Start of MATERIAL FOR THE TASK
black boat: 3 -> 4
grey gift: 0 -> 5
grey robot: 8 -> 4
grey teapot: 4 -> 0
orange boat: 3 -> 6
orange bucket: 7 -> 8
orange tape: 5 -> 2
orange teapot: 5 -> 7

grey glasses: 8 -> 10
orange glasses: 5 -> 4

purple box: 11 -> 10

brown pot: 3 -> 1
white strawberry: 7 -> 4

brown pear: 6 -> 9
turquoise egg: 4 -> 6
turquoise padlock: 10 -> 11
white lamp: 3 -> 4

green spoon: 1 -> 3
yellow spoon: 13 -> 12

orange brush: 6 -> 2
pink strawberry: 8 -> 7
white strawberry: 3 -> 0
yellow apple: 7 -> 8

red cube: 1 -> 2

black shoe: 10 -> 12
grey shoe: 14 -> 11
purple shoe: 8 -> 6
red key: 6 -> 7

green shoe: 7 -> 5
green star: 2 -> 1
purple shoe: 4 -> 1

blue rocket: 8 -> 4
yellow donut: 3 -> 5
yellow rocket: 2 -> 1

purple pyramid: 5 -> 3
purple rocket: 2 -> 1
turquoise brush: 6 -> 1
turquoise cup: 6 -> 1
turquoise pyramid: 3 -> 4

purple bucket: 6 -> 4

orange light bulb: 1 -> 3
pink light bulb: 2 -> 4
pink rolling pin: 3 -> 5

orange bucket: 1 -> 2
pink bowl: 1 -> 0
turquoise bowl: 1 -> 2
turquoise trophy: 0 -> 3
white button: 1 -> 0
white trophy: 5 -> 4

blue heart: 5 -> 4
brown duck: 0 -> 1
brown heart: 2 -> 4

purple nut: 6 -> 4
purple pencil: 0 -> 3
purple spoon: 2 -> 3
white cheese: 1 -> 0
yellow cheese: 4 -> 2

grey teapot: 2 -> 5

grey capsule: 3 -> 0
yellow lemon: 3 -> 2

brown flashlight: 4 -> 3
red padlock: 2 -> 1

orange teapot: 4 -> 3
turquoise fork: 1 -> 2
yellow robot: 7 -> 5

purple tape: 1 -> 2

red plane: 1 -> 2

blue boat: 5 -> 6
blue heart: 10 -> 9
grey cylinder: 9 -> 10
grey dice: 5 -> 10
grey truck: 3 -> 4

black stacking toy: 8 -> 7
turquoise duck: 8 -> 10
End of MATERIAL FOR THE TASK
Lines holding the word "shoe" should be copied from the entries above.

black shoe: 10 -> 12
grey shoe: 14 -> 11
purple shoe: 8 -> 6
green shoe: 7 -> 5
purple shoe: 4 -> 1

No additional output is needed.